> _INSTRUCTIONS FOR THE TASK_
Print out all of the records exactly; no picture belongs in the result.

▼

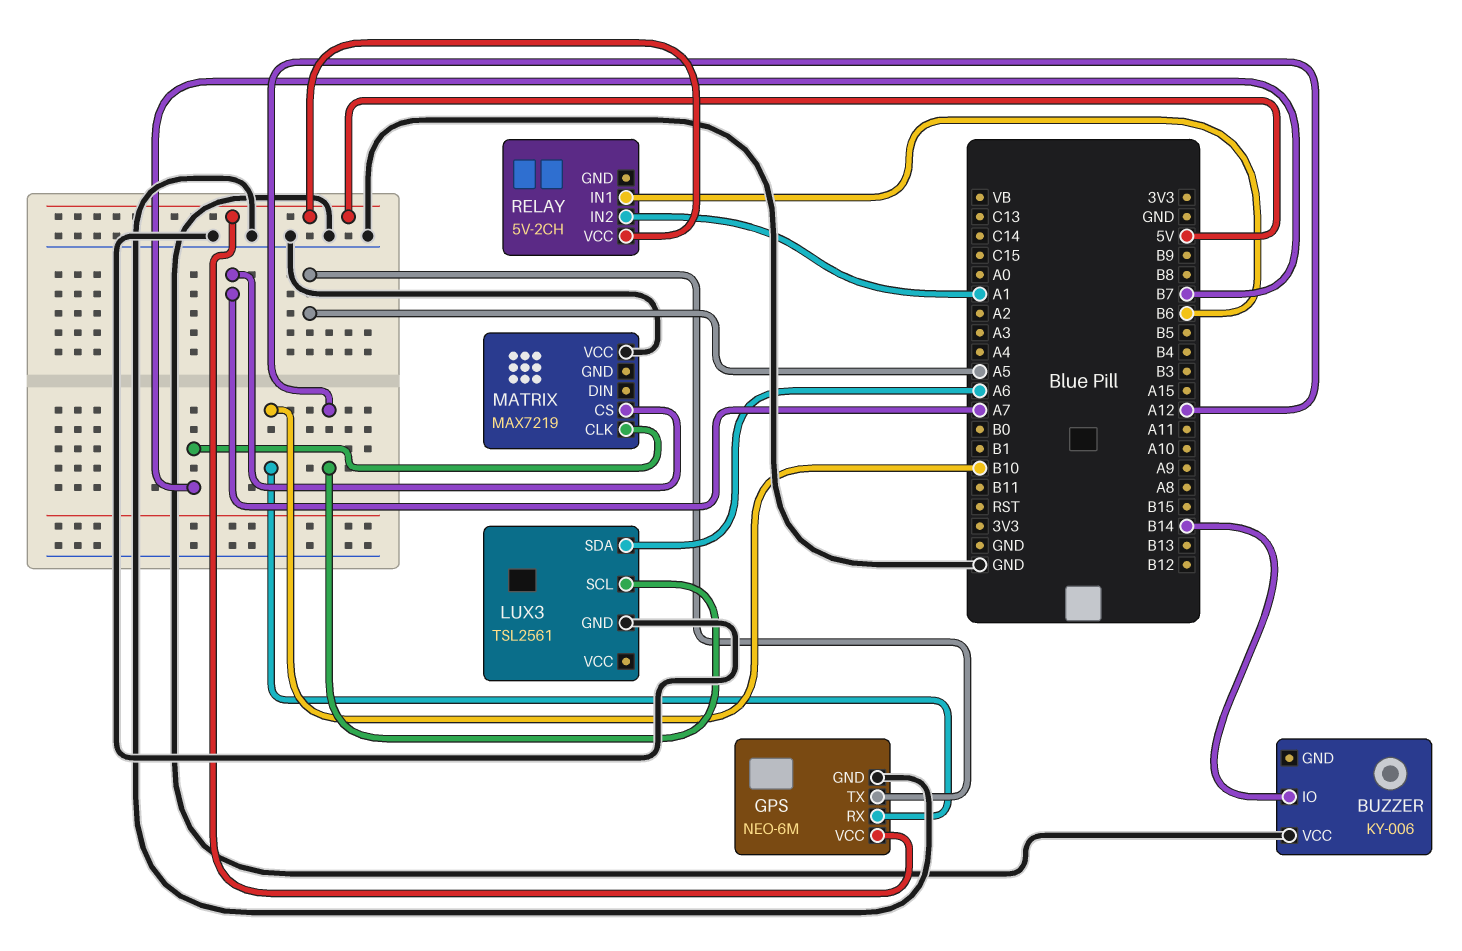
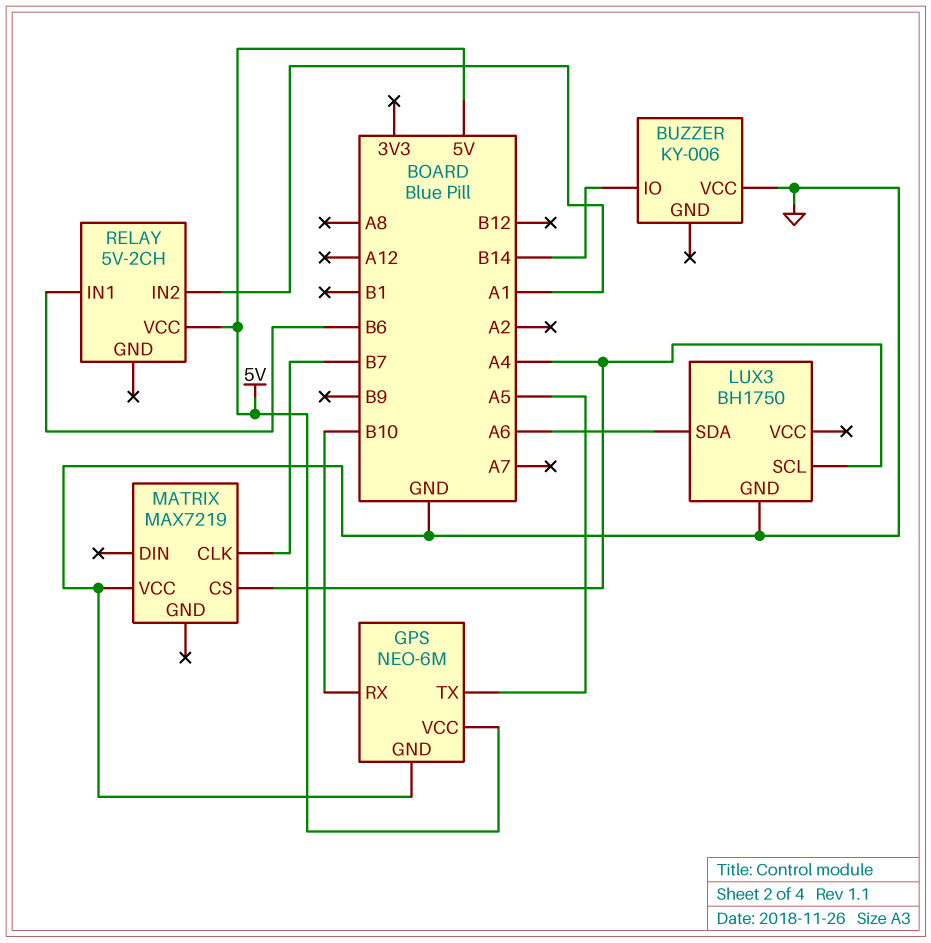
LUX3: TSL2561 -> BH1750
LUX3 pin SCL: A12 -> A4
MATRIX pin CS: A7 -> A4

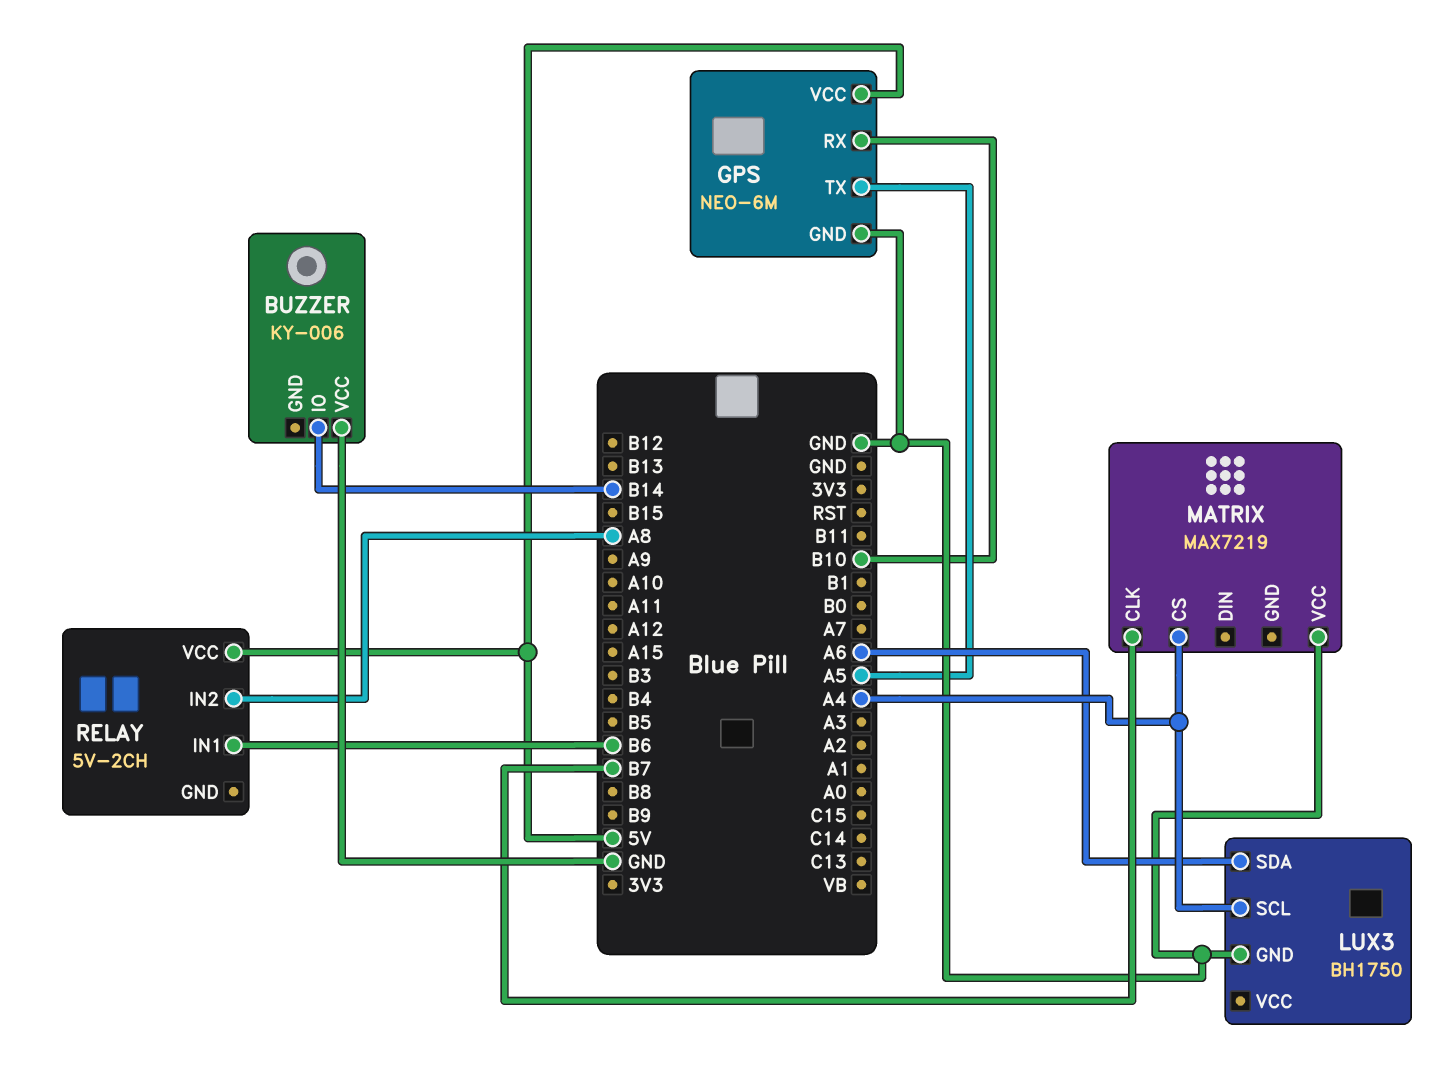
RELAY pin IN2: A1 -> A8

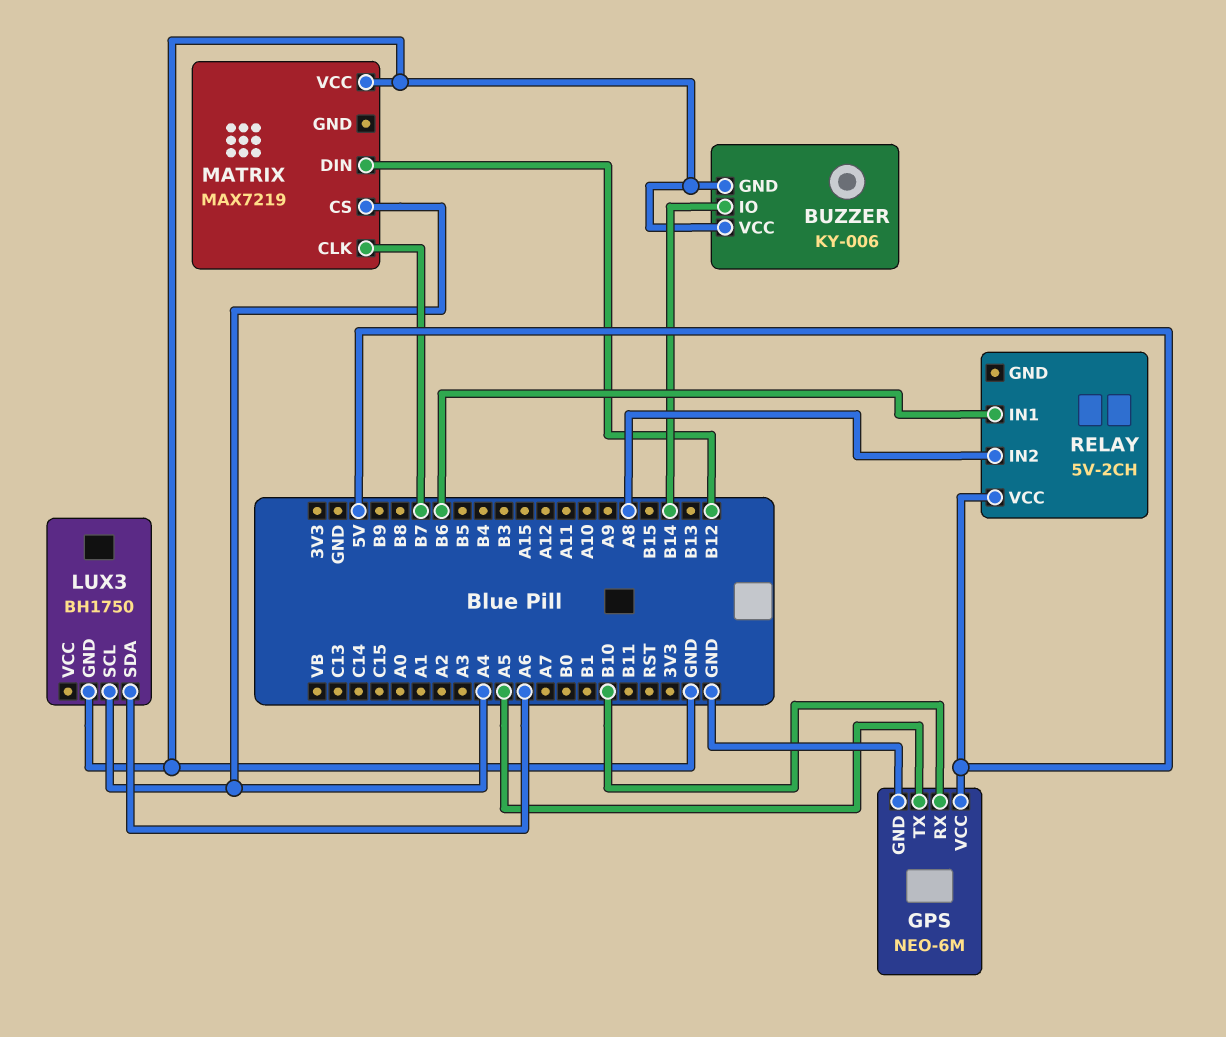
BUZZER pin GND: none -> GND
MATRIX pin DIN: none -> B12

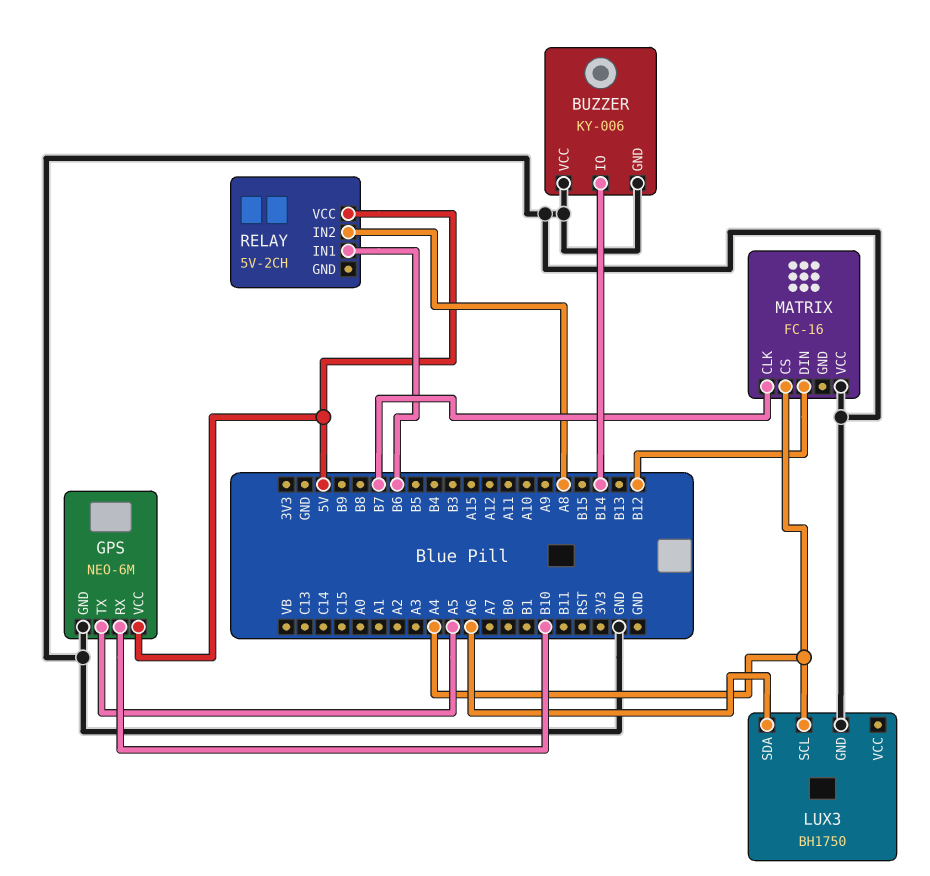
MATRIX: MAX7219 -> FC-16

▲

> _WRITTEN REPLY_
LUX3: TSL2561 -> BH1750
LUX3 pin SCL: A12 -> A4
MATRIX pin CS: A7 -> A4

RELAY pin IN2: A1 -> A8

BUZZER pin GND: none -> GND
MATRIX pin DIN: none -> B12

MATRIX: MAX7219 -> FC-16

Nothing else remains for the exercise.